***** Records
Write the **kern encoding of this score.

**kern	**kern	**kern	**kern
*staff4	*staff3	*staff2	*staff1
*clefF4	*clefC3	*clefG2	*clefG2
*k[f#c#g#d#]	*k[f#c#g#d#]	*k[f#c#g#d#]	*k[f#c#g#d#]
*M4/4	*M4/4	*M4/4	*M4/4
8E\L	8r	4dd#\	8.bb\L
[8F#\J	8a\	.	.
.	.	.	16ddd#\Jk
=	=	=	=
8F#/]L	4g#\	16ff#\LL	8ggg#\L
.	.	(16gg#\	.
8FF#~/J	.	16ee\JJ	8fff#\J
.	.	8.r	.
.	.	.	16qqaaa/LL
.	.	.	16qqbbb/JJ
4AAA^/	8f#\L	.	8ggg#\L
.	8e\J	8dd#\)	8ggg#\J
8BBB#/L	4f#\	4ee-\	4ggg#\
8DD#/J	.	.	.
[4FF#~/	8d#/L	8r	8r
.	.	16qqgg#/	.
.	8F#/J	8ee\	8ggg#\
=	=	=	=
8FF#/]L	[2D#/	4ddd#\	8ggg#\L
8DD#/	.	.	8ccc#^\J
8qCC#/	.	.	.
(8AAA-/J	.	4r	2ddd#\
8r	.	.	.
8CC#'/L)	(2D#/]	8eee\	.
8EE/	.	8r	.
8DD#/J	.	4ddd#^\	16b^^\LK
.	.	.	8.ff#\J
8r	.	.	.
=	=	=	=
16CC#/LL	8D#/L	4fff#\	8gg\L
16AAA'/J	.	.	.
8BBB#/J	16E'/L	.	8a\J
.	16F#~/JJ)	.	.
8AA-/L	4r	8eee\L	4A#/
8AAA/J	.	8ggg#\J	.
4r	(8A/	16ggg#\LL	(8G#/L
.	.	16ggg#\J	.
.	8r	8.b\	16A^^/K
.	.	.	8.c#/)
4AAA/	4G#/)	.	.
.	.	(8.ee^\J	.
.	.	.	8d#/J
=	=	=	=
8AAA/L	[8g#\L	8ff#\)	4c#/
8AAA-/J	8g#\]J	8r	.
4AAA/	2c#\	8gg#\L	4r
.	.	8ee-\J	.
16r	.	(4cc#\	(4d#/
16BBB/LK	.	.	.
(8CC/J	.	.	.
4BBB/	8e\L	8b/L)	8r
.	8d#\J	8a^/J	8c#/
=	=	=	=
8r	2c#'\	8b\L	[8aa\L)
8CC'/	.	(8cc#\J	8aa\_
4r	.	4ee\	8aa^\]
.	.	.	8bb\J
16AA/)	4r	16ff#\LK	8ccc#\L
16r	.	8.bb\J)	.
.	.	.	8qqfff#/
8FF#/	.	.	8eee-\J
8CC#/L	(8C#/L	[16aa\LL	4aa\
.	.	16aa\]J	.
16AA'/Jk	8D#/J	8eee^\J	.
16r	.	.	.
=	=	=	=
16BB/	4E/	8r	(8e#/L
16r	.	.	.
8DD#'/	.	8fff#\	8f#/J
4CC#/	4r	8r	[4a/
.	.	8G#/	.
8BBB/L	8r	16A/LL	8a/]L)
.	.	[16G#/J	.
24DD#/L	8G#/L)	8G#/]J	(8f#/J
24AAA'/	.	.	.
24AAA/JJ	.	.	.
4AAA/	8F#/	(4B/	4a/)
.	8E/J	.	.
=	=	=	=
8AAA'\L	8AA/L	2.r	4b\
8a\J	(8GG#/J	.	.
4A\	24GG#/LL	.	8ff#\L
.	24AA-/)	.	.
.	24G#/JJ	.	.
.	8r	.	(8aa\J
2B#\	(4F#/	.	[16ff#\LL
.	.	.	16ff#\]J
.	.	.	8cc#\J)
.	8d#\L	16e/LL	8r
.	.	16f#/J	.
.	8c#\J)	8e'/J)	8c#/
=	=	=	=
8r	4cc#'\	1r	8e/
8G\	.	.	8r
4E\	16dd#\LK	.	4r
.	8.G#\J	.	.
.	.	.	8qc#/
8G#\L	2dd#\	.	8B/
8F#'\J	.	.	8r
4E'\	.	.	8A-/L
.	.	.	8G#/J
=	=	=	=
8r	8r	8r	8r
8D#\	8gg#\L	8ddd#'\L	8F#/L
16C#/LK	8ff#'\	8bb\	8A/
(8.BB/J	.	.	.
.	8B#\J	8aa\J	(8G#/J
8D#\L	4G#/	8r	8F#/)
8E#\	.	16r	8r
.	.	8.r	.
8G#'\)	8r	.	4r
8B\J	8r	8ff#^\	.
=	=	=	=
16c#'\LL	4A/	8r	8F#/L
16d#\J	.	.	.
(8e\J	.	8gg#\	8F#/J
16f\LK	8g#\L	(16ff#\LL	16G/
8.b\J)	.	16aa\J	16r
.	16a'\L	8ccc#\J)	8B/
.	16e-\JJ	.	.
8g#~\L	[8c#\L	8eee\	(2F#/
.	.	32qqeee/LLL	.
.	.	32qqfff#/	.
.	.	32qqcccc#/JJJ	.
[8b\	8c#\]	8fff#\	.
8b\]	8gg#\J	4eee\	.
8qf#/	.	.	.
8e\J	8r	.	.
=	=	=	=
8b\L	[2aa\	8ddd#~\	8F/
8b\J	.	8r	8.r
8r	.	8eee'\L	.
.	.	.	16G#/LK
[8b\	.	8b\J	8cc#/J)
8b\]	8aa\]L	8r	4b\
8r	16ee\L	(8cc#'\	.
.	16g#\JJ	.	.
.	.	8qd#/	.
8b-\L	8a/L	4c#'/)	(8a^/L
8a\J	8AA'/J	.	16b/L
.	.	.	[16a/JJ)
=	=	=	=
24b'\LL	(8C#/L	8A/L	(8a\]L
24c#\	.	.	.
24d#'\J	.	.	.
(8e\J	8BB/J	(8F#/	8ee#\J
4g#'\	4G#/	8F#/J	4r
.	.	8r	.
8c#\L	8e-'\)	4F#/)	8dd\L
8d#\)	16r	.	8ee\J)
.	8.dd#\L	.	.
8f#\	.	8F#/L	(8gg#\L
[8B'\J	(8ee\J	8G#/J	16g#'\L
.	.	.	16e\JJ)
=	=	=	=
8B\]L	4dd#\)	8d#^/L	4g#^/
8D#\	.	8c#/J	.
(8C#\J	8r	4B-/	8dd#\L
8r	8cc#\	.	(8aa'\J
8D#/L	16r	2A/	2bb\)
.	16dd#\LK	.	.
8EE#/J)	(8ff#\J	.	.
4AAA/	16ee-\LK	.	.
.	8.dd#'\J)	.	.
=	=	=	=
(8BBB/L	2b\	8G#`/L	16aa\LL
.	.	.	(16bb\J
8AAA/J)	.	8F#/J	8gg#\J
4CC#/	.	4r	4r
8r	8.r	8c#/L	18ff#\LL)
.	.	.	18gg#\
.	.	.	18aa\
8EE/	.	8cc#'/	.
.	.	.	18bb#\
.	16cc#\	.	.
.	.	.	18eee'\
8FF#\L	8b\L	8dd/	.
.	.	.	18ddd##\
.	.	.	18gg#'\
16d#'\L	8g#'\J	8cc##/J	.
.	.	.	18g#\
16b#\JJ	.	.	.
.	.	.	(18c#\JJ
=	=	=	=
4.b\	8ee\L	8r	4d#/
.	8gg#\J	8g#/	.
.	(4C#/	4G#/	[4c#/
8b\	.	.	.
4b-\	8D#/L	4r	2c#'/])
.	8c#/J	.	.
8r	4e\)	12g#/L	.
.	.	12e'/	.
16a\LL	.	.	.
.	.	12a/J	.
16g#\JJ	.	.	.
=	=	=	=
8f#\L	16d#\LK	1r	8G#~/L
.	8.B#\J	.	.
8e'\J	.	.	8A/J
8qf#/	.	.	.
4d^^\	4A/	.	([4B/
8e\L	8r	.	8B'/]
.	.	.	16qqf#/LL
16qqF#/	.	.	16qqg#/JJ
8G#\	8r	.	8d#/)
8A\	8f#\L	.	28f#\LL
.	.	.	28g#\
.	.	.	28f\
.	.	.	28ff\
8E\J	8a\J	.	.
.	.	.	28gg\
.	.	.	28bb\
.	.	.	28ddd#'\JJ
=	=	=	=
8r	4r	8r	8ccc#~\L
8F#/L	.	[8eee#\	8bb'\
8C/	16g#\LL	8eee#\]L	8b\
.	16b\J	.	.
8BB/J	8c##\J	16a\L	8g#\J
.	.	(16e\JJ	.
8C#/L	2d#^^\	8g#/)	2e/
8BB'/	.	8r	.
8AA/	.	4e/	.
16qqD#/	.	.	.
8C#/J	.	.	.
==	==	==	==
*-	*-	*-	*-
**********
Exercise: Copy out each line of the material above that contains the string "kern".

Solution to this exercise:
Write the **kern encoding of this score.
**kern	**kern	**kern	**kern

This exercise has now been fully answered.